=== RECORDS FOR THIS TASK ===

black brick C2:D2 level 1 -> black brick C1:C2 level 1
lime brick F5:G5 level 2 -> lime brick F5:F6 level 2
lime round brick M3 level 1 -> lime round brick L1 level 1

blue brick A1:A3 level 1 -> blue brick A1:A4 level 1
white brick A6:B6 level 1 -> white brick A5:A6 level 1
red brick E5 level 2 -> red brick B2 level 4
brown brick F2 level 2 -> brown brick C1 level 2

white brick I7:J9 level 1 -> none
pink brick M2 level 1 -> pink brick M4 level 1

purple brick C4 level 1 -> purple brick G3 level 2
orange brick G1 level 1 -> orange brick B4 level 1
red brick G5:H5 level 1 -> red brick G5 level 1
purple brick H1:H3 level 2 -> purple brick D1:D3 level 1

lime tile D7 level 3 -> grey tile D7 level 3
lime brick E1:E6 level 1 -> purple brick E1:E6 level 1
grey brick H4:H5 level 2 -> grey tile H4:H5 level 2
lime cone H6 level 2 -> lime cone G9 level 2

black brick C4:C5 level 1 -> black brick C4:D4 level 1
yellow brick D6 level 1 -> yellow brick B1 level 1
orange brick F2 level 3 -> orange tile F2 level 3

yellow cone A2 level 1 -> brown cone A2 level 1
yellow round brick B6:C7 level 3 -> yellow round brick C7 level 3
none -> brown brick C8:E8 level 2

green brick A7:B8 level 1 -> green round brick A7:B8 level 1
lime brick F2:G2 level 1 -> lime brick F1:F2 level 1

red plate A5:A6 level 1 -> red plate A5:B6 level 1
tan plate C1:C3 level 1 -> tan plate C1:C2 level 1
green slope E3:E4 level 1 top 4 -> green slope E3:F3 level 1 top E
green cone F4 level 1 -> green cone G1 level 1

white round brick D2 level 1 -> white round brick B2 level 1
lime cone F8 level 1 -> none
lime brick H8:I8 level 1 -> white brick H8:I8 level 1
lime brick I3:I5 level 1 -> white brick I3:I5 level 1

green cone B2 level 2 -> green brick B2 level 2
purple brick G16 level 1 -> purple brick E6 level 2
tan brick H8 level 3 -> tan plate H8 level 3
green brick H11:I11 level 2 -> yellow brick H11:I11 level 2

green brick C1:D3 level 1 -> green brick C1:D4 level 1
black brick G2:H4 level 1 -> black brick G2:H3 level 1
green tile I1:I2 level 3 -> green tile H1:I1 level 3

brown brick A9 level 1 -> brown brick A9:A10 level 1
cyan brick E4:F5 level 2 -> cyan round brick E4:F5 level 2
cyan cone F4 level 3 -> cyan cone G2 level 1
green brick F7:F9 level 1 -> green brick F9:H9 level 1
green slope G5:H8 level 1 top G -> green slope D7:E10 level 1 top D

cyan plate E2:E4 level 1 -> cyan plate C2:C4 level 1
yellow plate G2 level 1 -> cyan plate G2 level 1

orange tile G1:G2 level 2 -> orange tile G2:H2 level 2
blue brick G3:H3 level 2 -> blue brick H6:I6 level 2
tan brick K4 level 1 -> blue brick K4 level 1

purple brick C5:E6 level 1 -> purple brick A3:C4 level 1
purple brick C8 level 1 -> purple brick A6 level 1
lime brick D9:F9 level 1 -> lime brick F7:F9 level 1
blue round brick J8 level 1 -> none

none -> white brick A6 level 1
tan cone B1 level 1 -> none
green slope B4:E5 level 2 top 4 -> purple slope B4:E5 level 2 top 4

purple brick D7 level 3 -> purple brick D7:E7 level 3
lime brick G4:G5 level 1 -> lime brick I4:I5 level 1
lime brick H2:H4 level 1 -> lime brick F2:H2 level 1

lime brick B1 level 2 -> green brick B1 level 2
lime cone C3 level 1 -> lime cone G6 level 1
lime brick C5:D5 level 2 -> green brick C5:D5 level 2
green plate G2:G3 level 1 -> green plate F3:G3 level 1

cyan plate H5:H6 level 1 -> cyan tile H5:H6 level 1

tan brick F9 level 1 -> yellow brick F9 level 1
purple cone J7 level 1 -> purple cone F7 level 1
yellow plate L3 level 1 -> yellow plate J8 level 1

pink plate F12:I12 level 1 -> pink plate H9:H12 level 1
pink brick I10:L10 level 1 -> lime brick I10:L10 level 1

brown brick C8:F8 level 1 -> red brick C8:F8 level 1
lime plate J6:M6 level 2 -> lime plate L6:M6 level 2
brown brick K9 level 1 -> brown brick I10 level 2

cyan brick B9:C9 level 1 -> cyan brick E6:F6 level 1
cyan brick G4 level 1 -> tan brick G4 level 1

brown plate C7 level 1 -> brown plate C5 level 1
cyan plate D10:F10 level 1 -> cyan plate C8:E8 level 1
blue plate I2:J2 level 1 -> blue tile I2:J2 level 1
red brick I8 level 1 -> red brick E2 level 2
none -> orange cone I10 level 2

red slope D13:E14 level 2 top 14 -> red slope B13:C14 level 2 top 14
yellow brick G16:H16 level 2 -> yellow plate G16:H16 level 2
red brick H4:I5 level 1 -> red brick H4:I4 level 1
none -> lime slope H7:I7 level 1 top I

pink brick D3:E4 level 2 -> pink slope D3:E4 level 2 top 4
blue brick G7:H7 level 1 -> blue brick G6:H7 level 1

===

Could you return all the data above exactly as it appears?

black brick C2:D2 level 1 -> black brick C1:C2 level 1
lime brick F5:G5 level 2 -> lime brick F5:F6 level 2
lime round brick M3 level 1 -> lime round brick L1 level 1

blue brick A1:A3 level 1 -> blue brick A1:A4 level 1
white brick A6:B6 level 1 -> white brick A5:A6 level 1
red brick E5 level 2 -> red brick B2 level 4
brown brick F2 level 2 -> brown brick C1 level 2

white brick I7:J9 level 1 -> none
pink brick M2 level 1 -> pink brick M4 level 1

purple brick C4 level 1 -> purple brick G3 level 2
orange brick G1 level 1 -> orange brick B4 level 1
red brick G5:H5 level 1 -> red brick G5 level 1
purple brick H1:H3 level 2 -> purple brick D1:D3 level 1

lime tile D7 level 3 -> grey tile D7 level 3
lime brick E1:E6 level 1 -> purple brick E1:E6 level 1
grey brick H4:H5 level 2 -> grey tile H4:H5 level 2
lime cone H6 level 2 -> lime cone G9 level 2

black brick C4:C5 level 1 -> black brick C4:D4 level 1
yellow brick D6 level 1 -> yellow brick B1 level 1
orange brick F2 level 3 -> orange tile F2 level 3

yellow cone A2 level 1 -> brown cone A2 level 1
yellow round brick B6:C7 level 3 -> yellow round brick C7 level 3
none -> brown brick C8:E8 level 2

green brick A7:B8 level 1 -> green round brick A7:B8 level 1
lime brick F2:G2 level 1 -> lime brick F1:F2 level 1

red plate A5:A6 level 1 -> red plate A5:B6 level 1
tan plate C1:C3 level 1 -> tan plate C1:C2 level 1
green slope E3:E4 level 1 top 4 -> green slope E3:F3 level 1 top E
green cone F4 level 1 -> green cone G1 level 1

white round brick D2 level 1 -> white round brick B2 level 1
lime cone F8 level 1 -> none
lime brick H8:I8 level 1 -> white brick H8:I8 level 1
lime brick I3:I5 level 1 -> white brick I3:I5 level 1

green cone B2 level 2 -> green brick B2 level 2
purple brick G16 level 1 -> purple brick E6 level 2
tan brick H8 level 3 -> tan plate H8 level 3
green brick H11:I11 level 2 -> yellow brick H11:I11 level 2

green brick C1:D3 level 1 -> green brick C1:D4 level 1
black brick G2:H4 level 1 -> black brick G2:H3 level 1
green tile I1:I2 level 3 -> green tile H1:I1 level 3

brown brick A9 level 1 -> brown brick A9:A10 level 1
cyan brick E4:F5 level 2 -> cyan round brick E4:F5 level 2
cyan cone F4 level 3 -> cyan cone G2 level 1
green brick F7:F9 level 1 -> green brick F9:H9 level 1
green slope G5:H8 level 1 top G -> green slope D7:E10 level 1 top D

cyan plate E2:E4 level 1 -> cyan plate C2:C4 level 1
yellow plate G2 level 1 -> cyan plate G2 level 1

orange tile G1:G2 level 2 -> orange tile G2:H2 level 2
blue brick G3:H3 level 2 -> blue brick H6:I6 level 2
tan brick K4 level 1 -> blue brick K4 level 1

purple brick C5:E6 level 1 -> purple brick A3:C4 level 1
purple brick C8 level 1 -> purple brick A6 level 1
lime brick D9:F9 level 1 -> lime brick F7:F9 level 1
blue round brick J8 level 1 -> none

none -> white brick A6 level 1
tan cone B1 level 1 -> none
green slope B4:E5 level 2 top 4 -> purple slope B4:E5 level 2 top 4

purple brick D7 level 3 -> purple brick D7:E7 level 3
lime brick G4:G5 level 1 -> lime brick I4:I5 level 1
lime brick H2:H4 level 1 -> lime brick F2:H2 level 1

lime brick B1 level 2 -> green brick B1 level 2
lime cone C3 level 1 -> lime cone G6 level 1
lime brick C5:D5 level 2 -> green brick C5:D5 level 2
green plate G2:G3 level 1 -> green plate F3:G3 level 1

cyan plate H5:H6 level 1 -> cyan tile H5:H6 level 1

tan brick F9 level 1 -> yellow brick F9 level 1
purple cone J7 level 1 -> purple cone F7 level 1
yellow plate L3 level 1 -> yellow plate J8 level 1

pink plate F12:I12 level 1 -> pink plate H9:H12 level 1
pink brick I10:L10 level 1 -> lime brick I10:L10 level 1

brown brick C8:F8 level 1 -> red brick C8:F8 level 1
lime plate J6:M6 level 2 -> lime plate L6:M6 level 2
brown brick K9 level 1 -> brown brick I10 level 2

cyan brick B9:C9 level 1 -> cyan brick E6:F6 level 1
cyan brick G4 level 1 -> tan brick G4 level 1

brown plate C7 level 1 -> brown plate C5 level 1
cyan plate D10:F10 level 1 -> cyan plate C8:E8 level 1
blue plate I2:J2 level 1 -> blue tile I2:J2 level 1
red brick I8 level 1 -> red brick E2 level 2
none -> orange cone I10 level 2

red slope D13:E14 level 2 top 14 -> red slope B13:C14 level 2 top 14
yellow brick G16:H16 level 2 -> yellow plate G16:H16 level 2
red brick H4:I5 level 1 -> red brick H4:I4 level 1
none -> lime slope H7:I7 level 1 top I

pink brick D3:E4 level 2 -> pink slope D3:E4 level 2 top 4
blue brick G7:H7 level 1 -> blue brick G6:H7 level 1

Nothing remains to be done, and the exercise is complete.